--- Given entries Enclosed Below ---

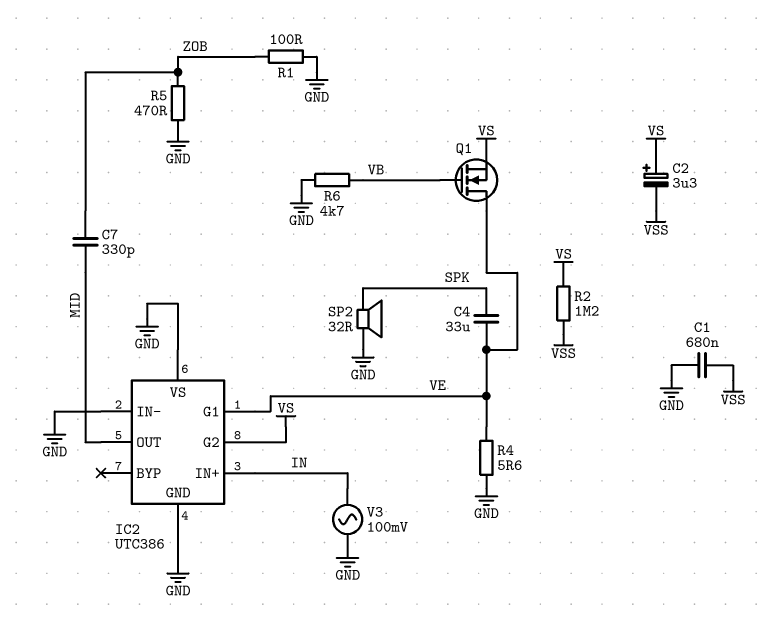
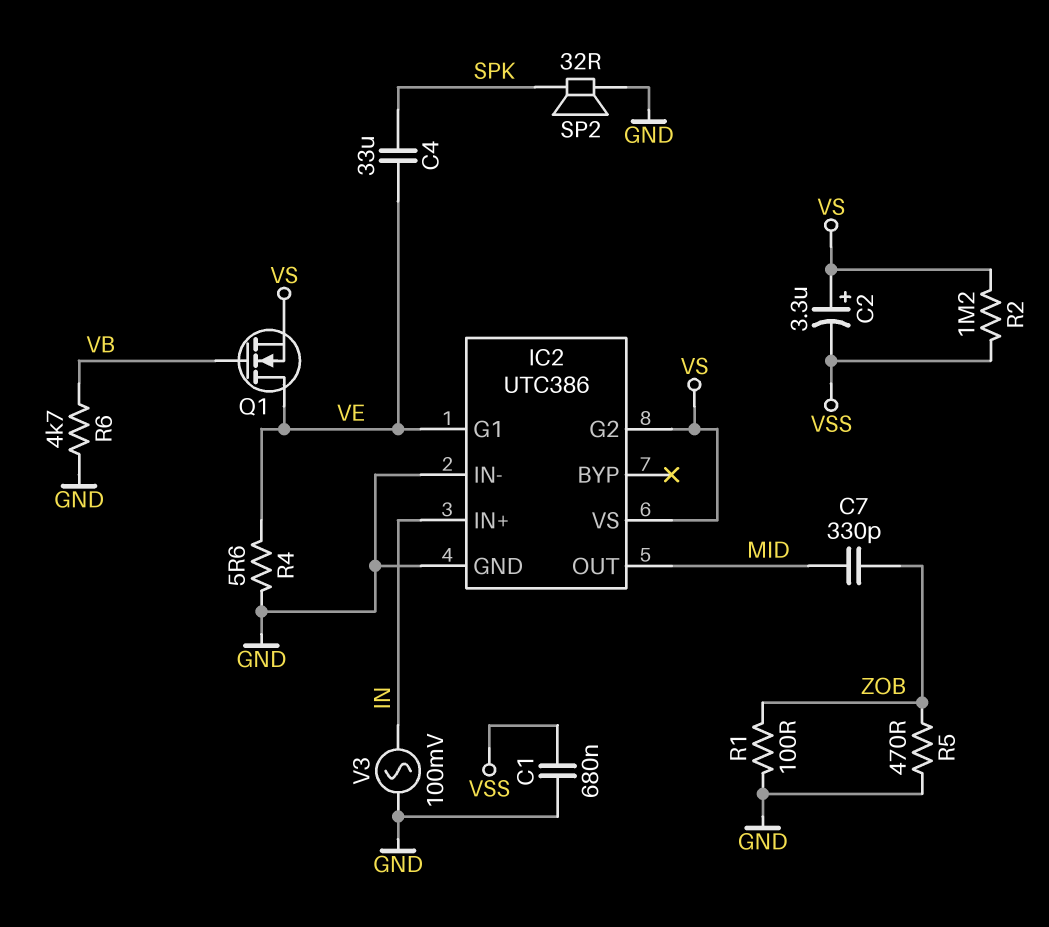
IC2 pin VS: GND -> VS

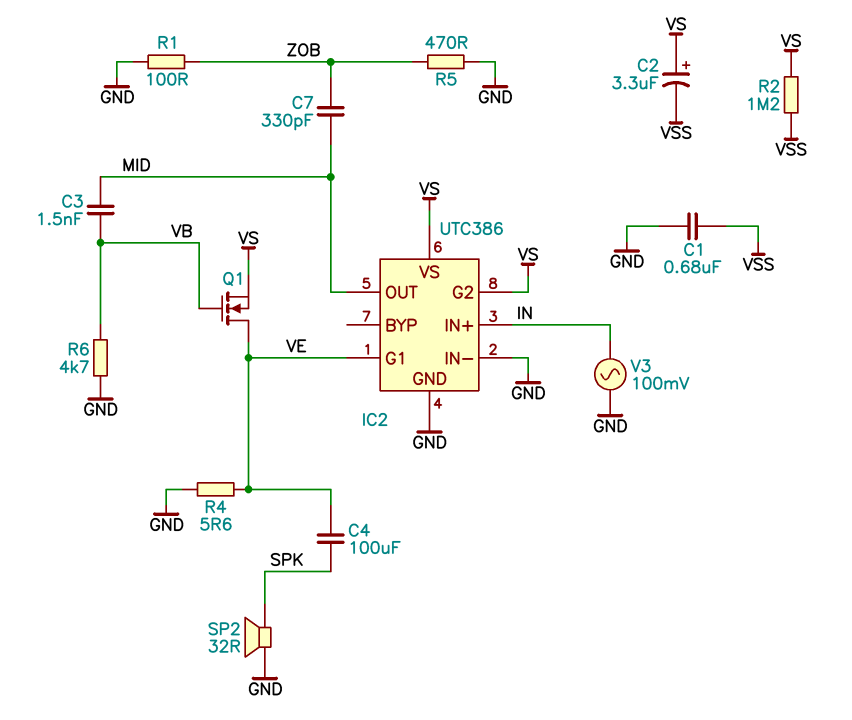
C3: none -> 1.5nF (MID, VB)
C4: 33uF (SPK, VE) -> 100uF (SPK, VE)

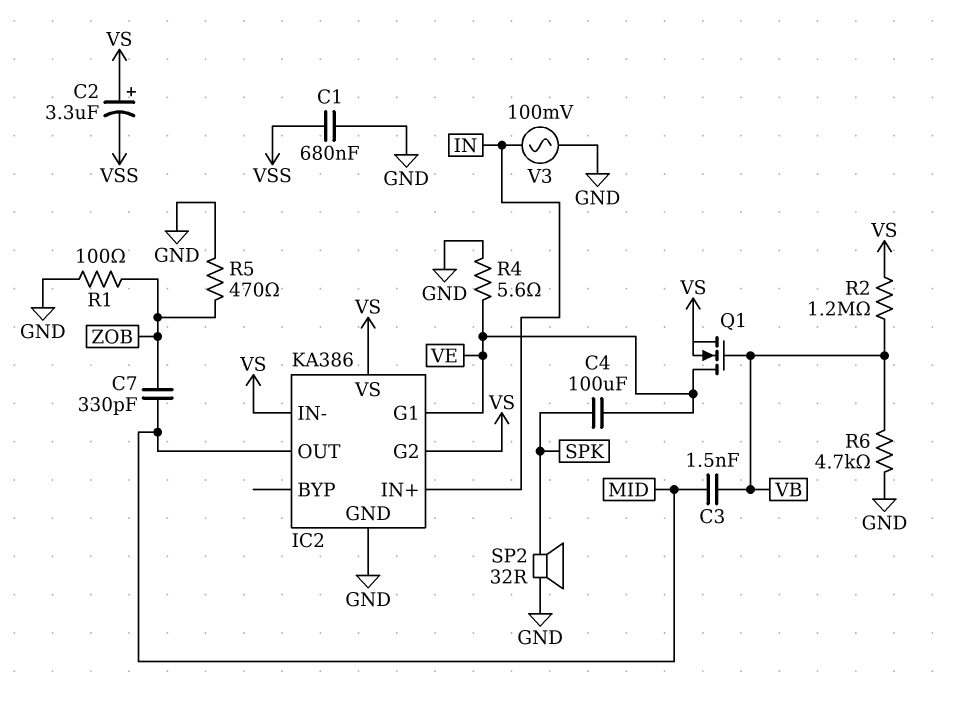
IC2: UTC386 -> KA386
IC2 pin IN-: GND -> VS
R2: 1.2M (VS, VSS) -> 1.2M (VB, VS)

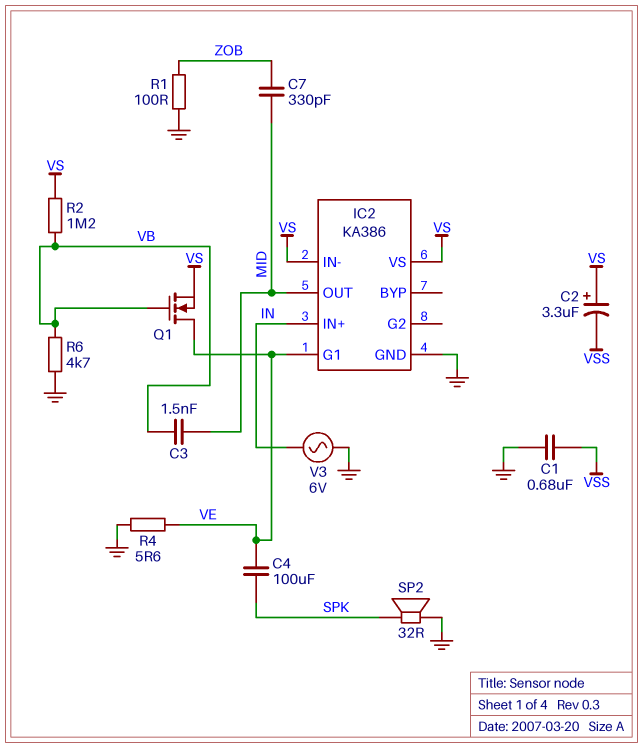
IC2 pin G2: VS -> none
R5: 470 (GND, ZOB) -> none
V3: AC 100mV (GND, IN) -> AC 6V (GND, IN)

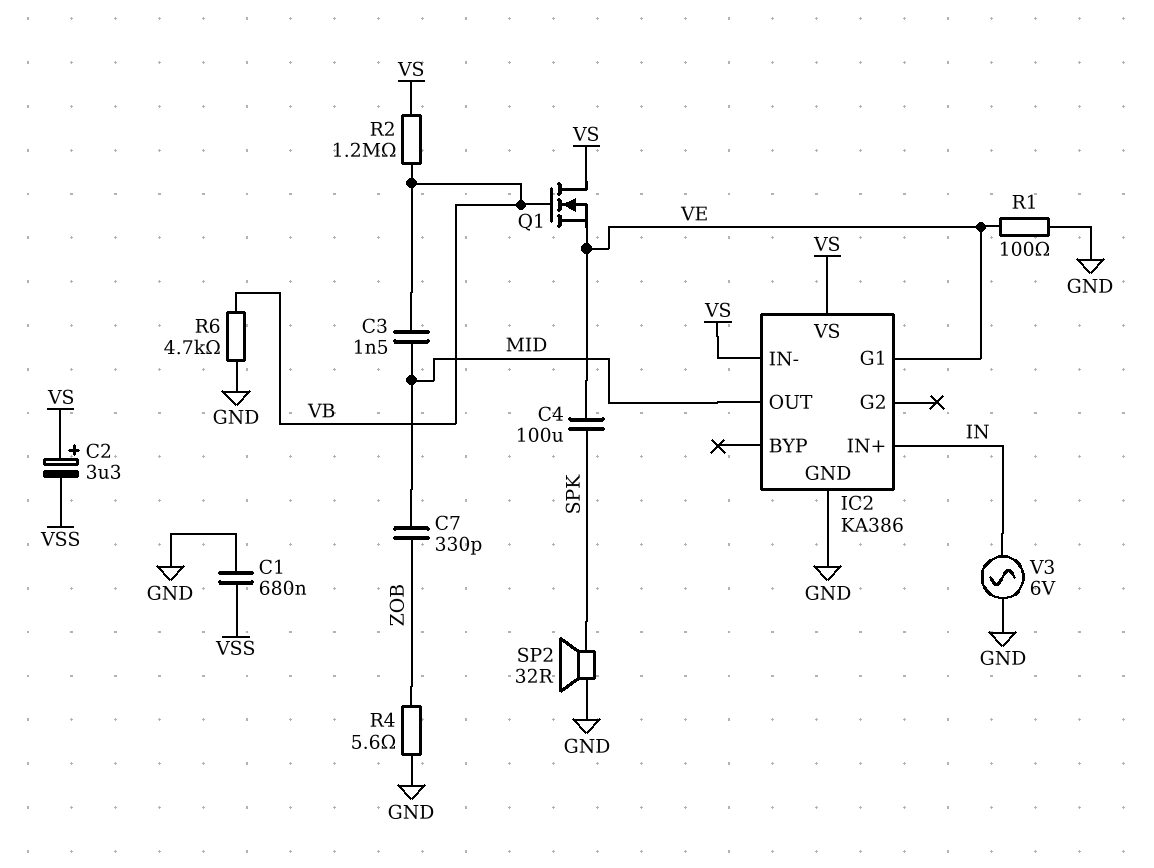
Q1: NMOS (G VB, D VE, S VS) -> NMOS (G VB, D VS, S VE)
R1: 100 (GND, ZOB) -> 100 (GND, VE)
R4: 5.6 (GND, VE) -> 5.6 (GND, ZOB)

--- End of Enclosed Given entries ---

The expected result is the data above in exact form, free of pictures.

IC2 pin VS: GND -> VS

C3: none -> 1.5nF (MID, VB)
C4: 33uF (SPK, VE) -> 100uF (SPK, VE)

IC2: UTC386 -> KA386
IC2 pin IN-: GND -> VS
R2: 1.2M (VS, VSS) -> 1.2M (VB, VS)

IC2 pin G2: VS -> none
R5: 470 (GND, ZOB) -> none
V3: AC 100mV (GND, IN) -> AC 6V (GND, IN)

Q1: NMOS (G VB, D VE, S VS) -> NMOS (G VB, D VS, S VE)
R1: 100 (GND, ZOB) -> 100 (GND, VE)
R4: 5.6 (GND, VE) -> 5.6 (GND, ZOB)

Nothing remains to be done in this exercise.